DATA FOR THIS EXERCISE:
----------------------------------------

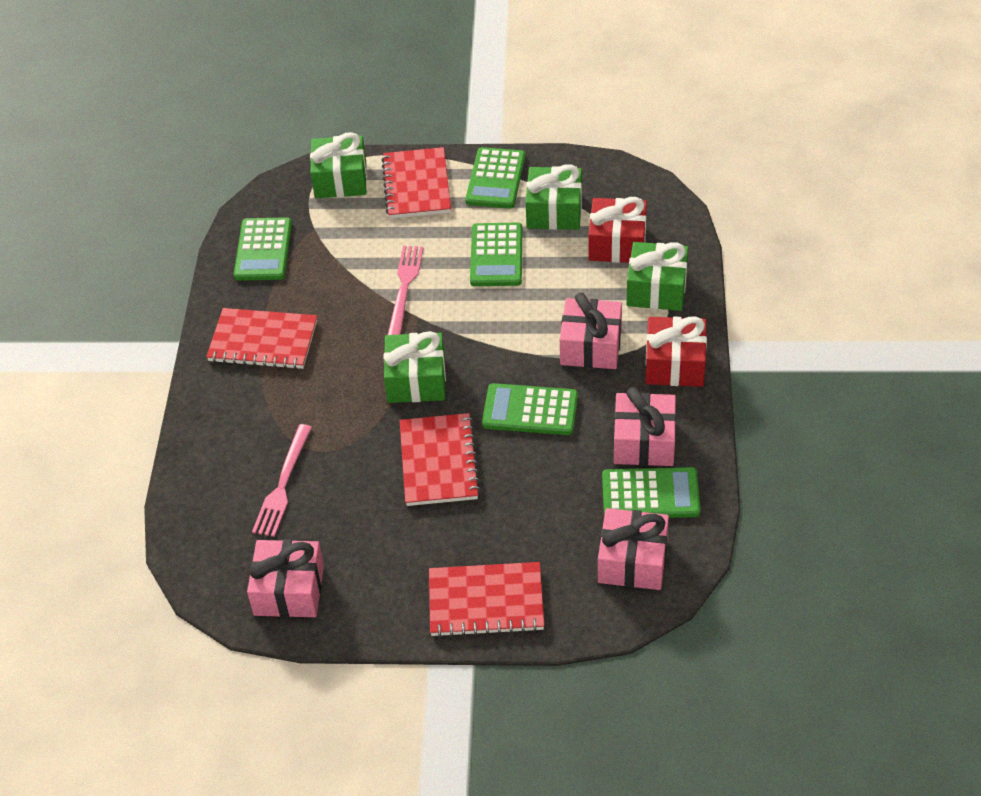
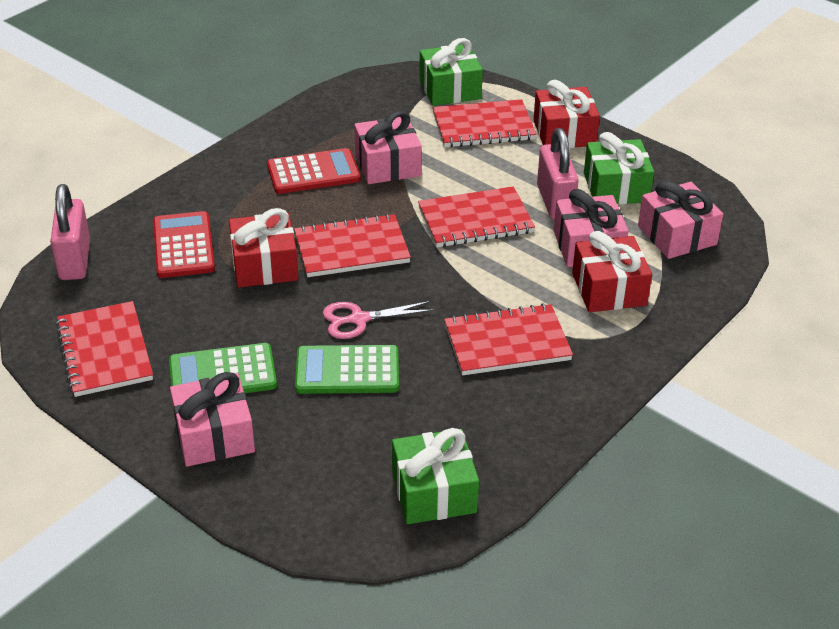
green calculator: 5 -> 2
green gift: 4 -> 3
pink fork: 2 -> 0
pink padlock: 0 -> 2
pink scissors: 0 -> 1
red calculator: 0 -> 2
red gift: 2 -> 3
red notebook: 4 -> 5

----------------------------------------

PROBLEM STATEMENT: Drop the images; return the entries above exactly as they appear.

RESPONSE:
green calculator: 5 -> 2
green gift: 4 -> 3
pink fork: 2 -> 0
pink padlock: 0 -> 2
pink scissors: 0 -> 1
red calculator: 0 -> 2
red gift: 2 -> 3
red notebook: 4 -> 5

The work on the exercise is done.